→ **Exercise**
Reproduce exactly the lines of the listing from the one containing "yellow circle: (29, 47) -> (18, 17), moved" to its final line, both included.
Top of Exercise data
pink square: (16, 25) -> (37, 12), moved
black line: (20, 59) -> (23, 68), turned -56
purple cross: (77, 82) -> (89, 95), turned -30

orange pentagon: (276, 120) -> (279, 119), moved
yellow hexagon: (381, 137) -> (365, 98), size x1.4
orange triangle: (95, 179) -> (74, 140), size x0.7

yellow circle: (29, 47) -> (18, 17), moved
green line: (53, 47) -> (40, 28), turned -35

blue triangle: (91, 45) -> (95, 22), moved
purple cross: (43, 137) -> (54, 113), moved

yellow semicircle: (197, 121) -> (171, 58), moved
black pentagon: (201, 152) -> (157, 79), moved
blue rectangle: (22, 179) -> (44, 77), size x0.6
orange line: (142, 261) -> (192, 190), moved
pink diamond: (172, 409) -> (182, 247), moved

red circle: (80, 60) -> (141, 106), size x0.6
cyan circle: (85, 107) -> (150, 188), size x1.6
Bottom of Exercise data
→ **Exercise result**
yellow circle: (29, 47) -> (18, 17), moved
green line: (53, 47) -> (40, 28), turned -35

blue triangle: (91, 45) -> (95, 22), moved
purple cross: (43, 137) -> (54, 113), moved

yellow semicircle: (197, 121) -> (171, 58), moved
black pentagon: (201, 152) -> (157, 79), moved
blue rectangle: (22, 179) -> (44, 77), size x0.6
orange line: (142, 261) -> (192, 190), moved
pink diamond: (172, 409) -> (182, 247), moved

red circle: (80, 60) -> (141, 106), size x0.6
cyan circle: (85, 107) -> (150, 188), size x1.6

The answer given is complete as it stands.